- **HOW TO COMPLETE THIS TASK**:
For every record below, repeat the text exactly and pass over any image.

(Before-and-after object lists)
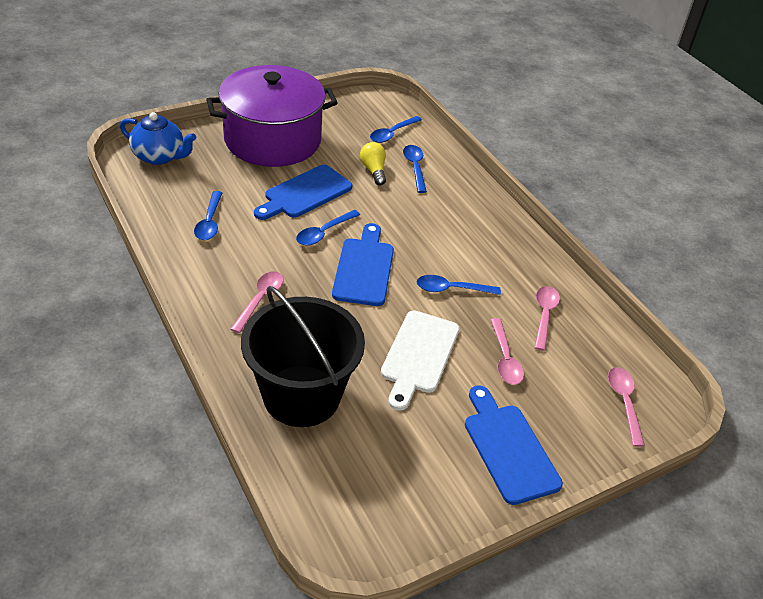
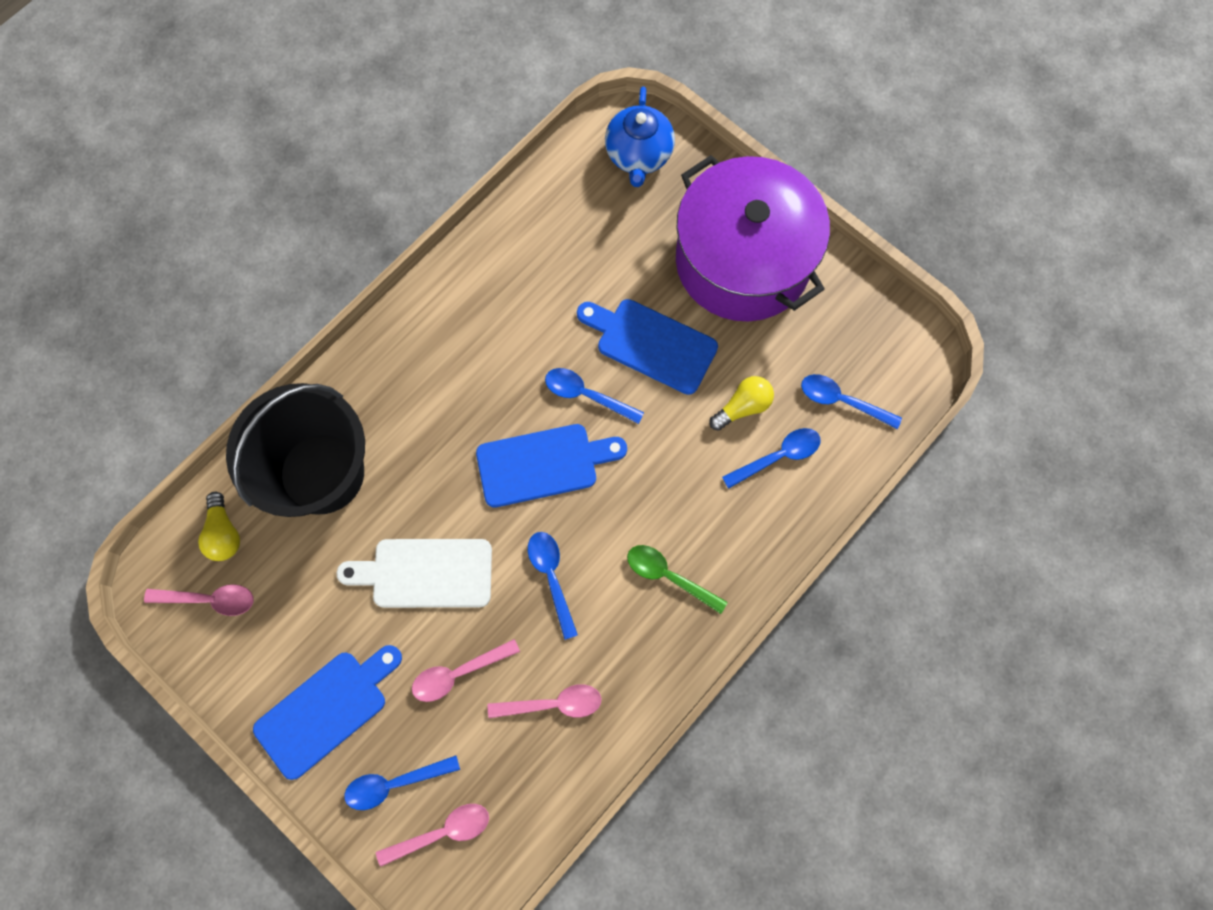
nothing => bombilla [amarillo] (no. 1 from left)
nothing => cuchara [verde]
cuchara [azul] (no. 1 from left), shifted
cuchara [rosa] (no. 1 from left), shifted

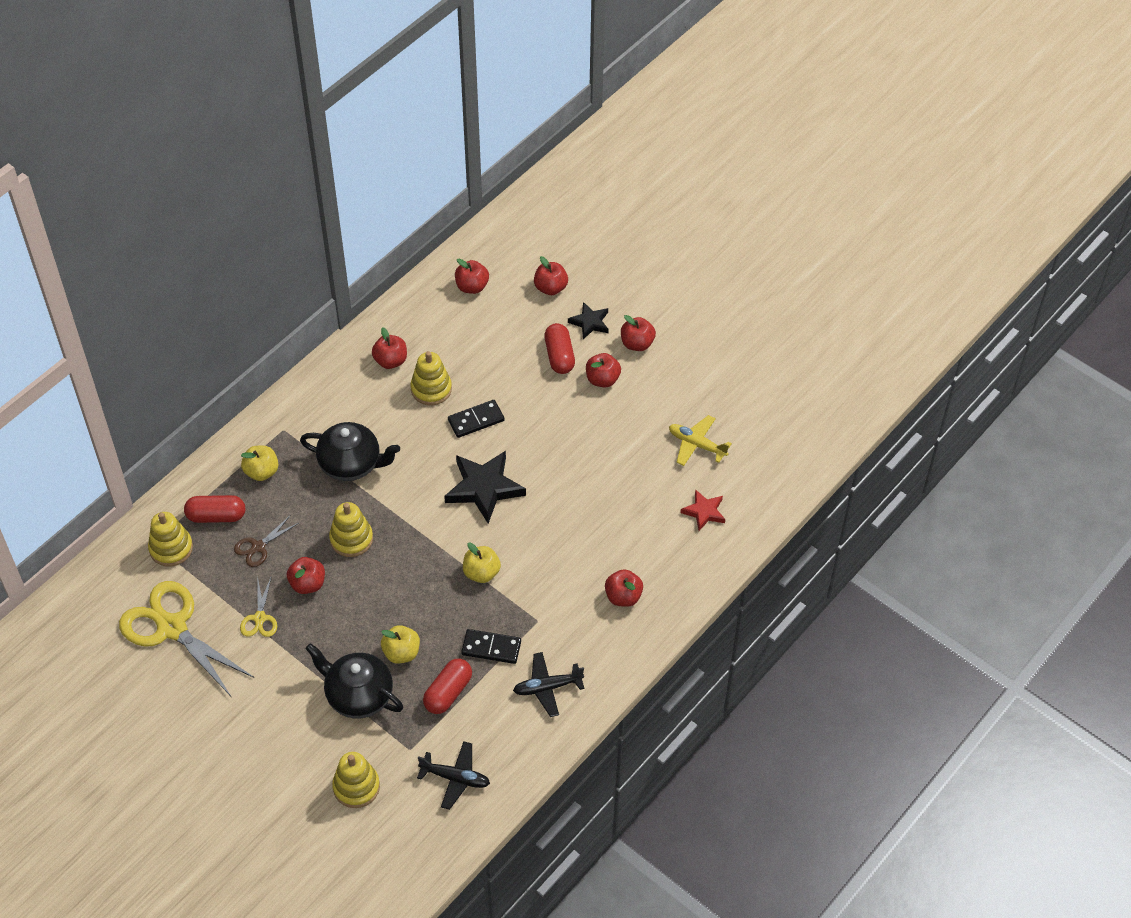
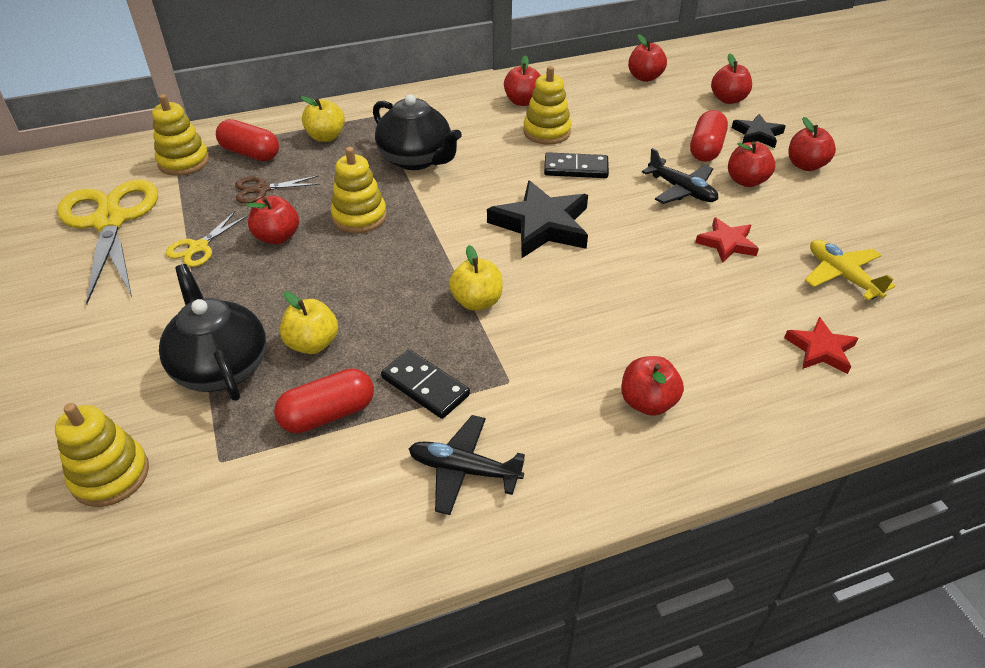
nothing => estrella [rojo] (no. 1 from left)
avión [negro] (no. 1 from left in the first image) => avión [negro] (no. 2 from left), shifted

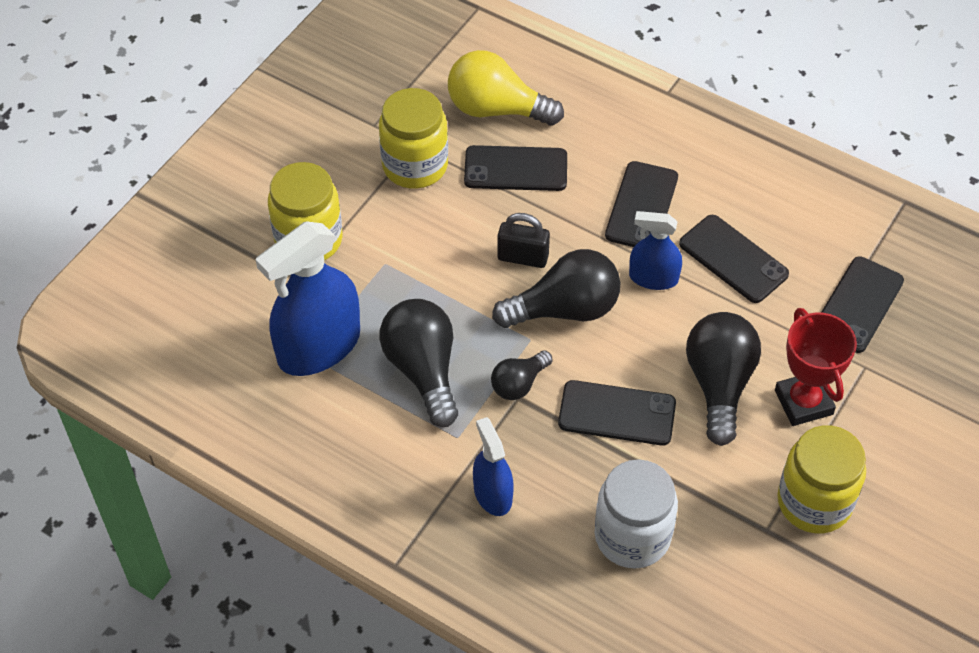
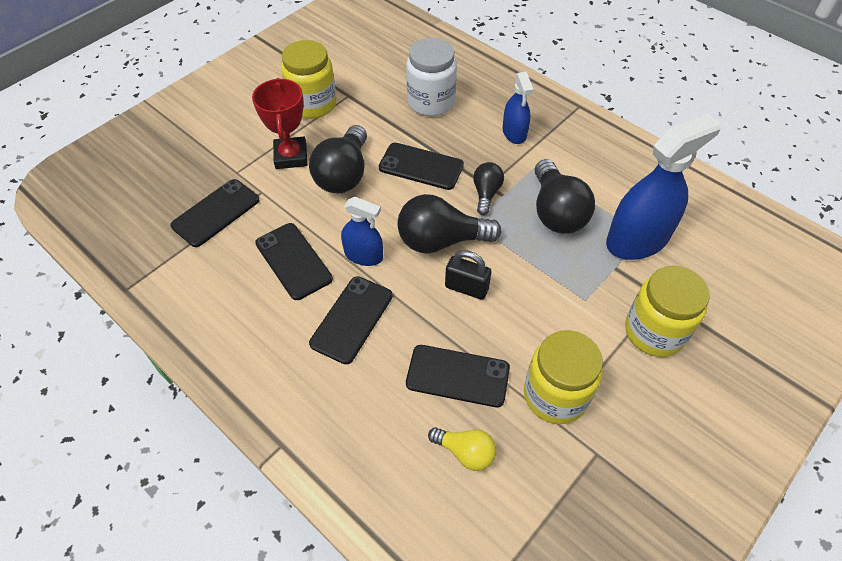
bombilla [negro] (no. 2 from left in the first image) => bombilla [negro] (no. 3 from left), 45 degrees counterclockwise
bombilla [amarillo], x0.56

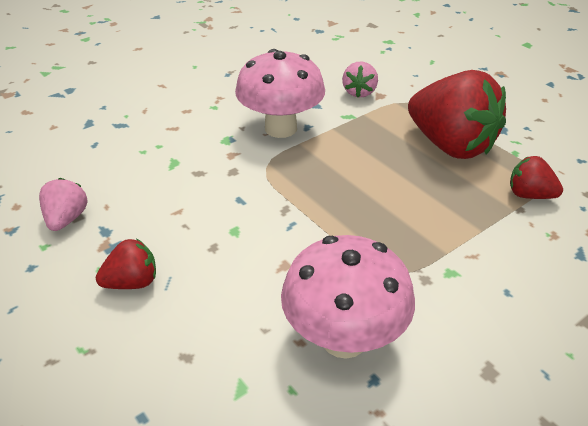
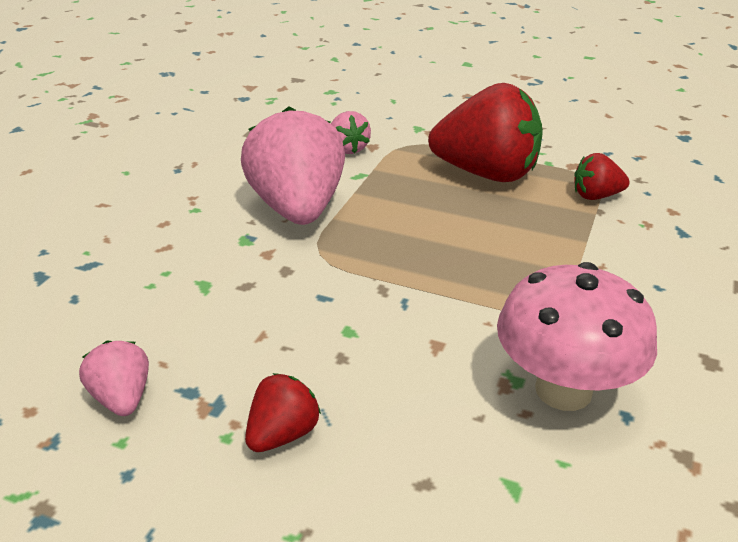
seta [rosa] (no. 1 from left) => fresa [rosa] (no. 2 from left)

- **EXPECTED ANSWER**:
nothing => bombilla [amarillo] (no. 1 from left)
nothing => cuchara [verde]
cuchara [azul] (no. 1 from left), shifted
cuchara [rosa] (no. 1 from left), shifted

nothing => estrella [rojo] (no. 1 from left)
avión [negro] (no. 1 from left in the first image) => avión [negro] (no. 2 from left), shifted

bombilla [negro] (no. 2 from left in the first image) => bombilla [negro] (no. 3 from left), 45 degrees counterclockwise
bombilla [amarillo], x0.56

seta [rosa] (no. 1 from left) => fresa [rosa] (no. 2 from left)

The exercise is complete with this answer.